• [Directive]: Copy each of the rows below word for word, leaving nothing out.

____ Data entries

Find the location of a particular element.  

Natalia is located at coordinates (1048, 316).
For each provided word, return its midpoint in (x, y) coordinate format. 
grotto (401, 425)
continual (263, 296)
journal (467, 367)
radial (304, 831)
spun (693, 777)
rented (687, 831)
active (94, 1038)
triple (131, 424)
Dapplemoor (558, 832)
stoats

________

• [Output]:
Find the location of a particular element.  

Natalia is located at coordinates (1048, 316).
For each provided word, return its midpoint in (x, y) coordinate format. 
grotto (401, 425)
continual (263, 296)
journal (467, 367)
radial (304, 831)
spun (693, 777)
rented (687, 831)
active (94, 1038)
triple (131, 424)
Dapplemoor (558, 832)
stoats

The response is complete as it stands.